>>>

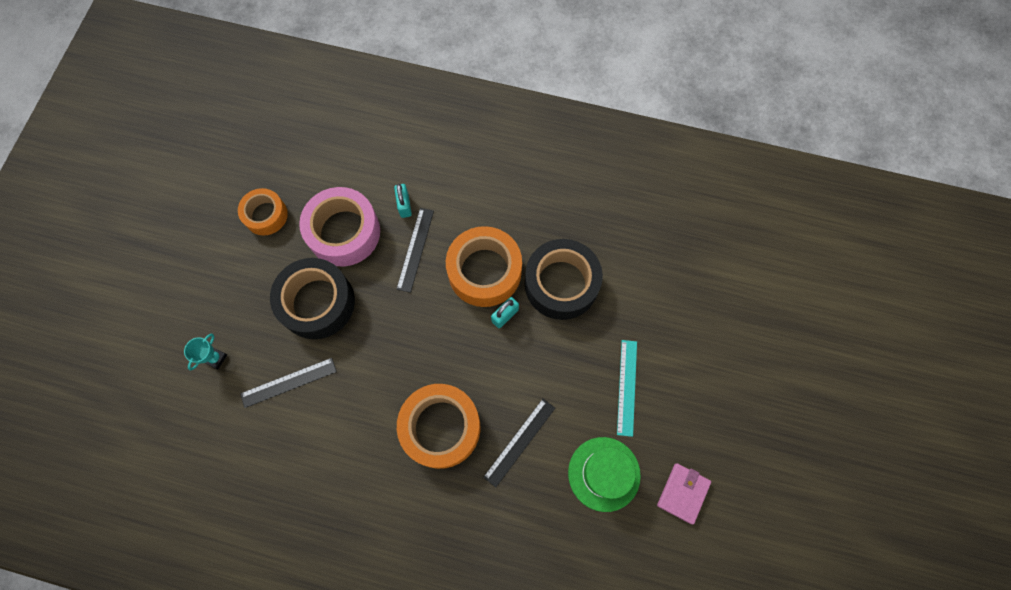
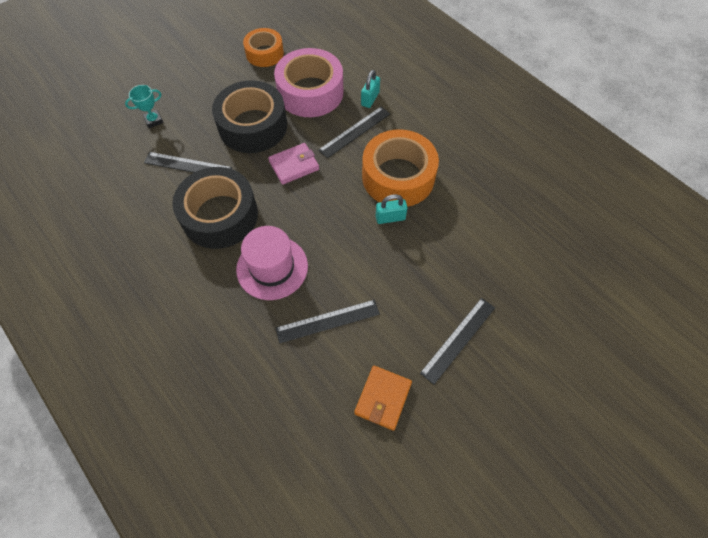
camera: 35 degrees right, 10 degrees down
(441, 427) = (272, 267): orange tape -> pink hat
(561, 284) = (457, 222): black tape -> black tape (220, 215)
(604, 474) = (383, 398): green hat -> orange wallet
(626, 387) = (458, 339): turquoise ruler -> black ruler
(683, 493) = (447, 469): pink wallet -> pink wallet (294, 165)

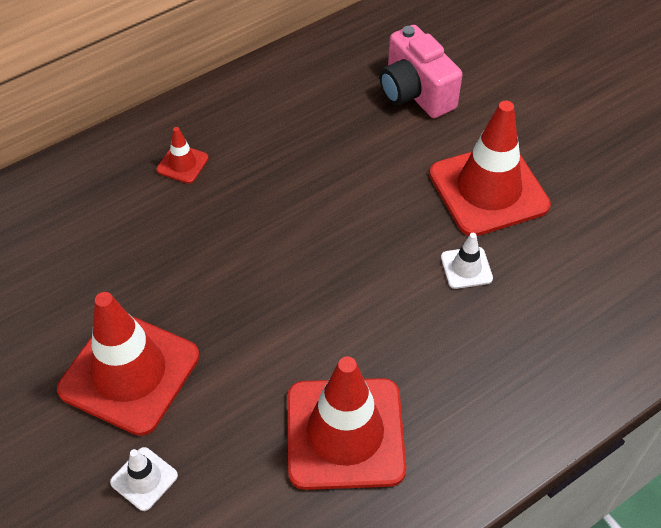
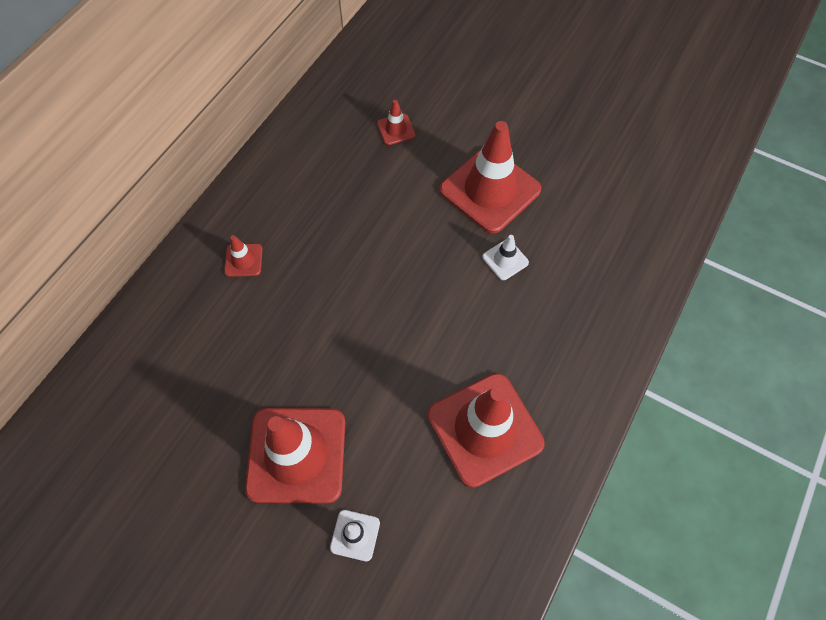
camera: 25 degrees left, 10 degrees up
(415, 93) = (396, 129): pink camera -> red traffic cone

<<<

> What to produce: Retype the whole listing exactly. Do not include the pictures.

> Answer space:
camera: 35 degrees right, 10 degrees down
(441, 427) = (272, 267): orange tape -> pink hat
(561, 284) = (457, 222): black tape -> black tape (220, 215)
(604, 474) = (383, 398): green hat -> orange wallet
(626, 387) = (458, 339): turquoise ruler -> black ruler
(683, 493) = (447, 469): pink wallet -> pink wallet (294, 165)

camera: 25 degrees left, 10 degrees up
(415, 93) = (396, 129): pink camera -> red traffic cone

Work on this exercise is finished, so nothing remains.